Exercise data below:
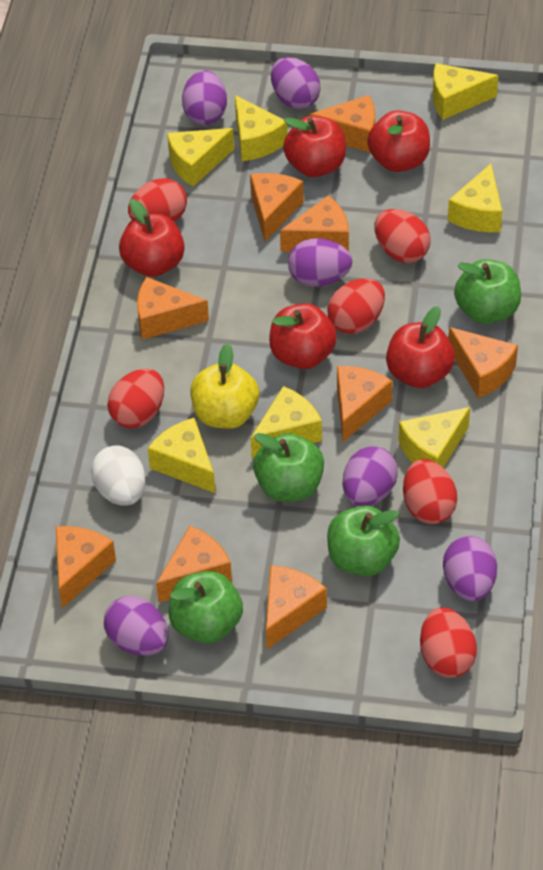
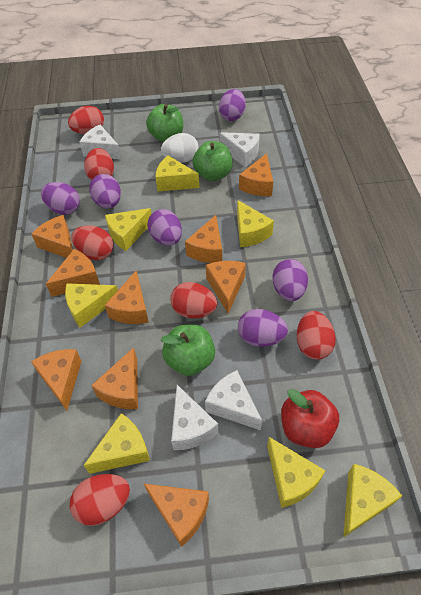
green apple: 4 -> 3
red apple: 5 -> 1
white cheese: 0 -> 4
yellow apple: 1 -> 0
End of Exercise data.
§ **Action item**: Without including any image, reproduce the full listing above as written.

§ **Response area**:
green apple: 4 -> 3
red apple: 5 -> 1
white cheese: 0 -> 4
yellow apple: 1 -> 0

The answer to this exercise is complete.